Input material section start

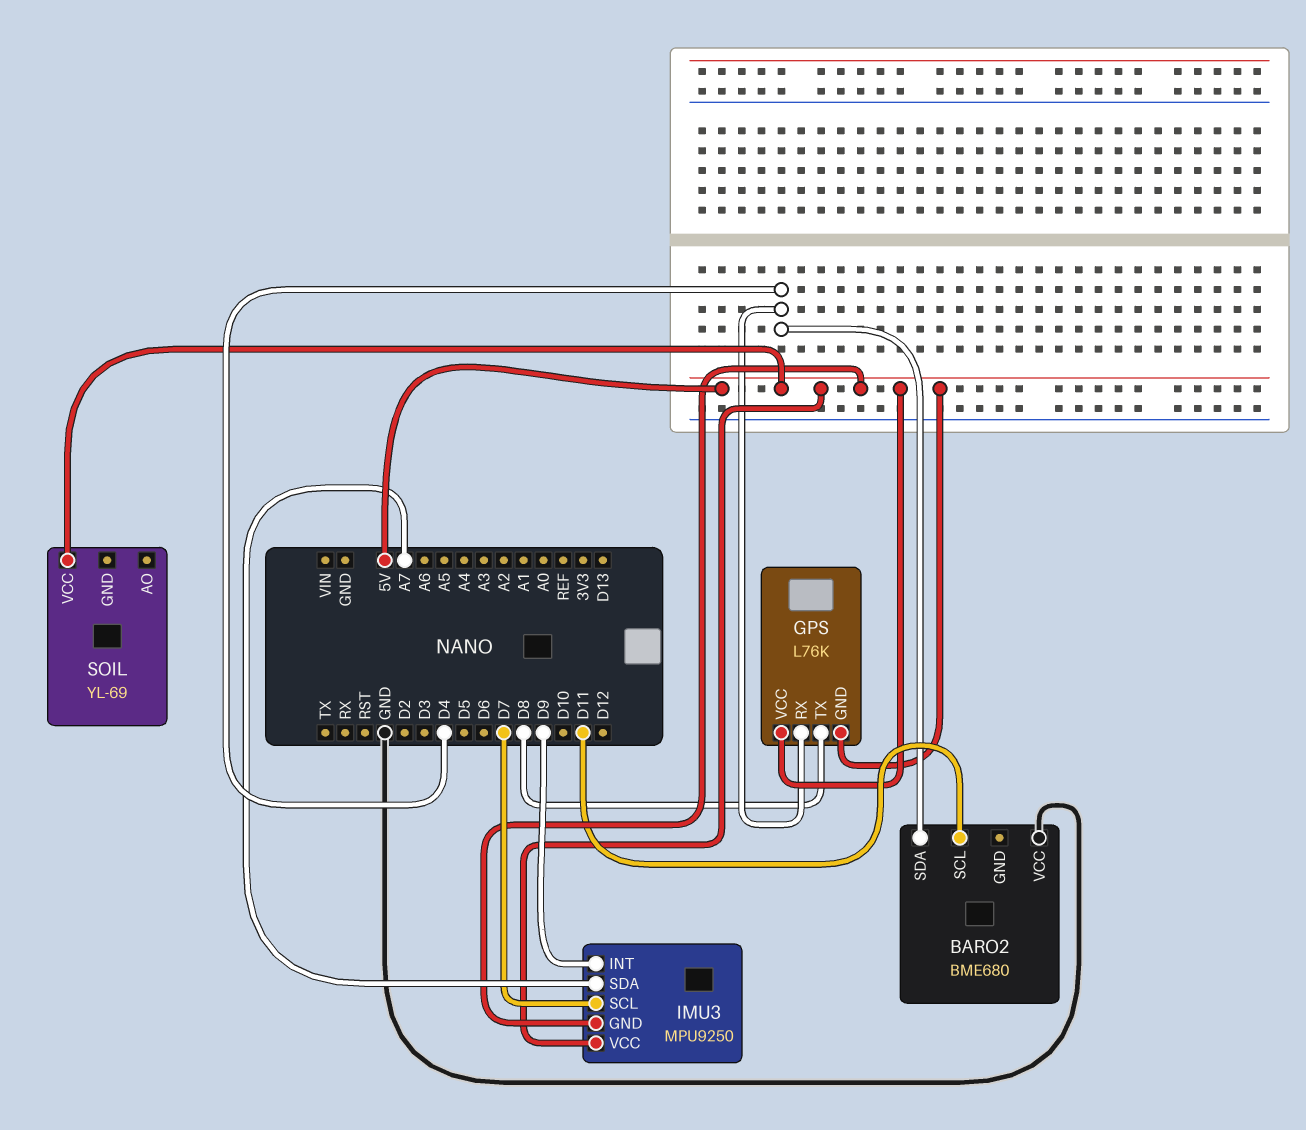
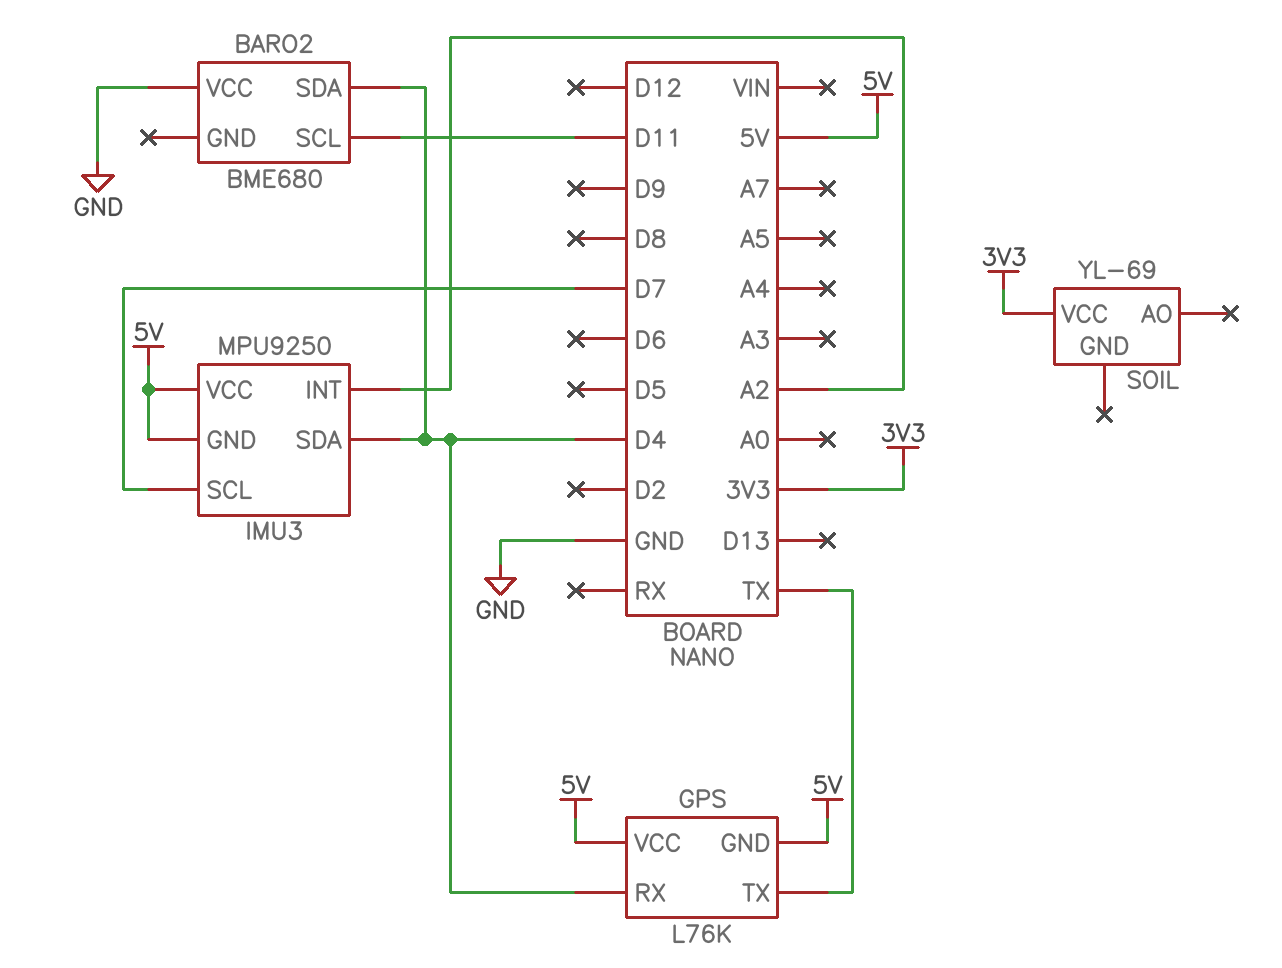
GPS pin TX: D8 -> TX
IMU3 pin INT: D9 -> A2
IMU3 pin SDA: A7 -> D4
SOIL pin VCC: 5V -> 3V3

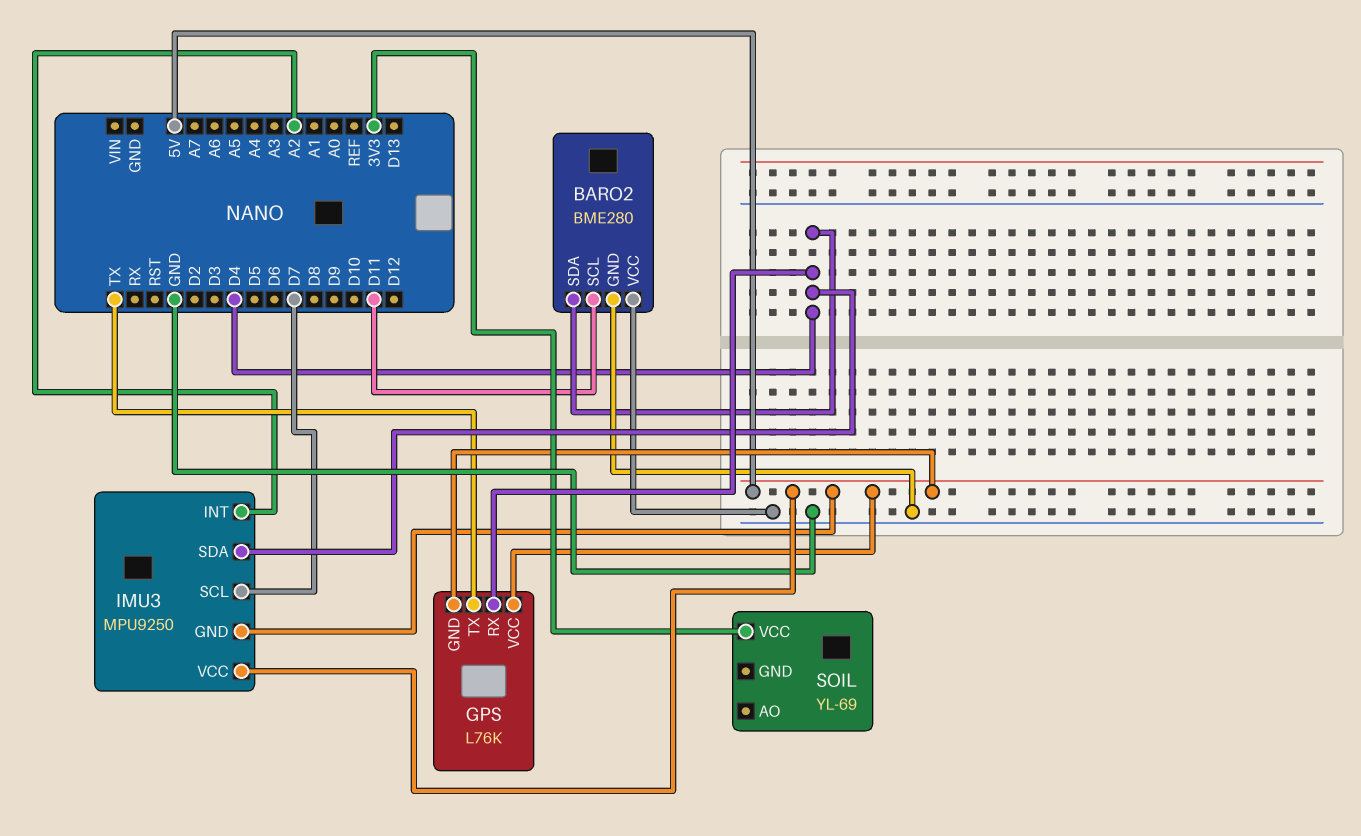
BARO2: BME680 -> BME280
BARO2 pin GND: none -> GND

Input material section end

**Problem description**: Leave out every picture, and repeat word for word only the lines from the one holding "SOIL pin VCC: 5V -> 3V3" through the end of the entries above, both ends included.

**Task answer**:
SOIL pin VCC: 5V -> 3V3

BARO2: BME680 -> BME280
BARO2 pin GND: none -> GND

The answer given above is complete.